Exercise details: Give the entries again exactly as they appear, but without the images.

___ Data extracts

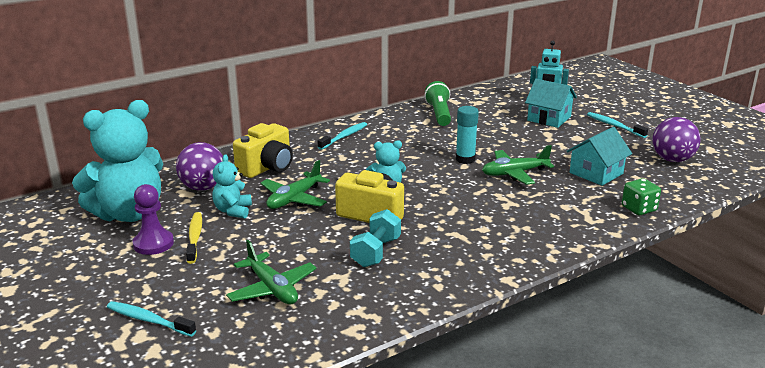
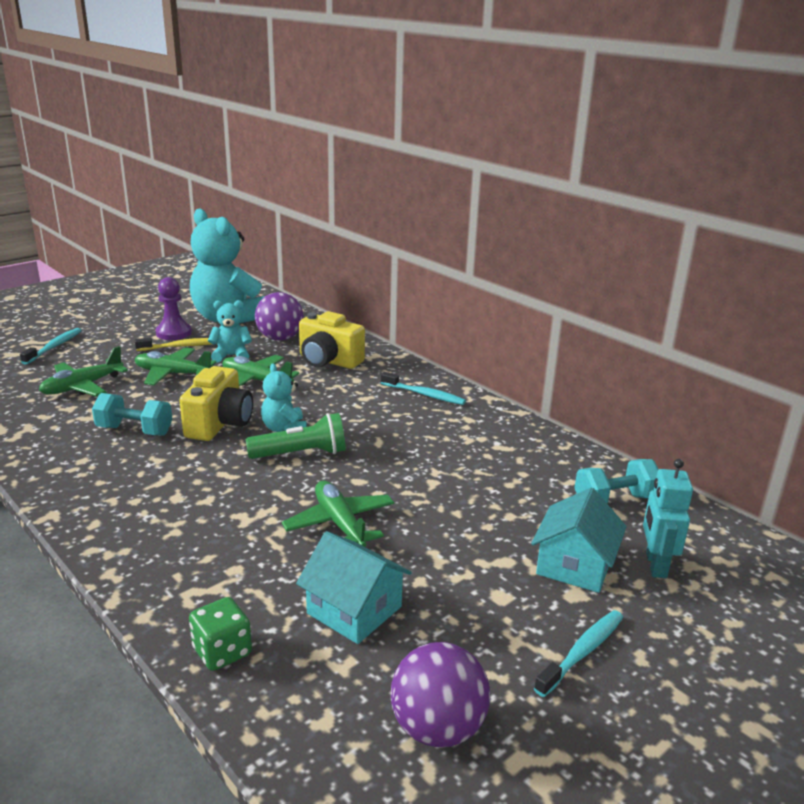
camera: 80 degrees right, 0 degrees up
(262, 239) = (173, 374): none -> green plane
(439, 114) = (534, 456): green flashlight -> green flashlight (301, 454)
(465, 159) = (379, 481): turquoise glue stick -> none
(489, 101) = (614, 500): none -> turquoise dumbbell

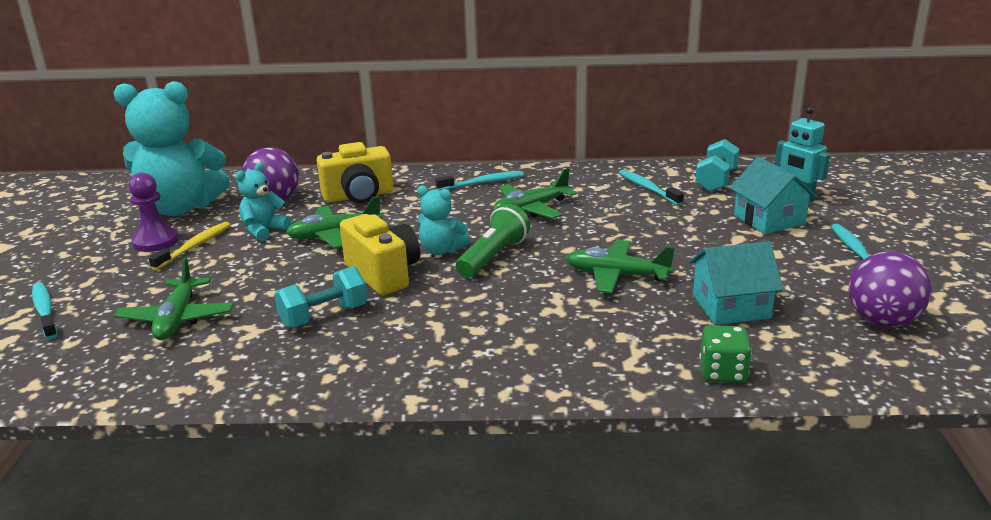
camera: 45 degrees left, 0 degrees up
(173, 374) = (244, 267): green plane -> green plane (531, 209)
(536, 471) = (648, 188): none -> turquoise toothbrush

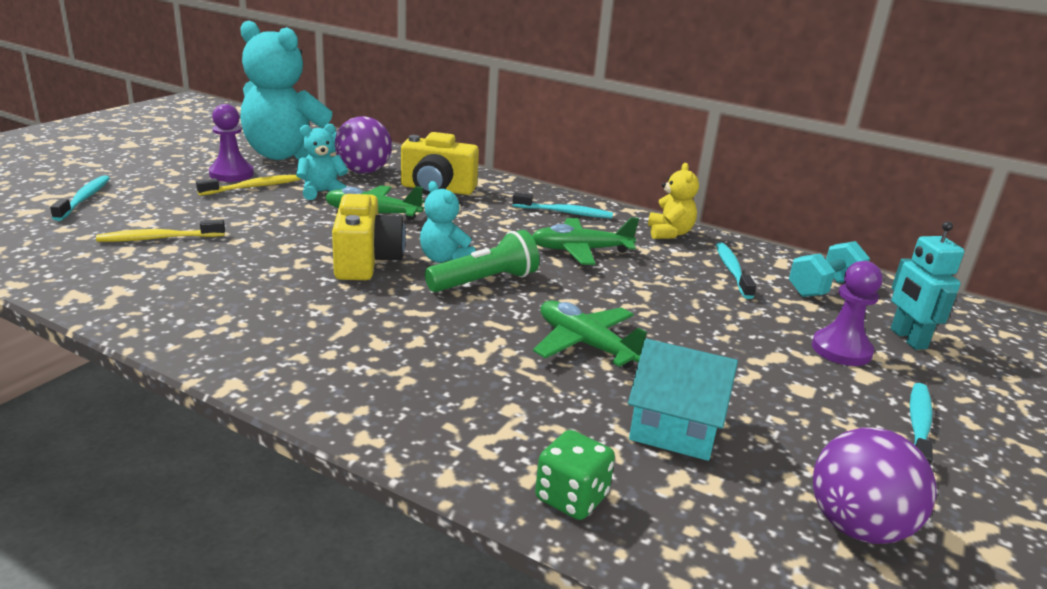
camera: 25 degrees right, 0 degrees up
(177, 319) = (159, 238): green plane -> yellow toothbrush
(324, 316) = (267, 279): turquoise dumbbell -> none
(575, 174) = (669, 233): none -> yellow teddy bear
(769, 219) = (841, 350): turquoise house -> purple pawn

______

Answer box:
camera: 80 degrees right, 0 degrees up
(262, 239) = (173, 374): none -> green plane
(439, 114) = (534, 456): green flashlight -> green flashlight (301, 454)
(465, 159) = (379, 481): turquoise glue stick -> none
(489, 101) = (614, 500): none -> turquoise dumbbell

camera: 45 degrees left, 0 degrees up
(173, 374) = (244, 267): green plane -> green plane (531, 209)
(536, 471) = (648, 188): none -> turquoise toothbrush

camera: 25 degrees right, 0 degrees up
(177, 319) = (159, 238): green plane -> yellow toothbrush
(324, 316) = (267, 279): turquoise dumbbell -> none
(575, 174) = (669, 233): none -> yellow teddy bear
(769, 219) = (841, 350): turquoise house -> purple pawn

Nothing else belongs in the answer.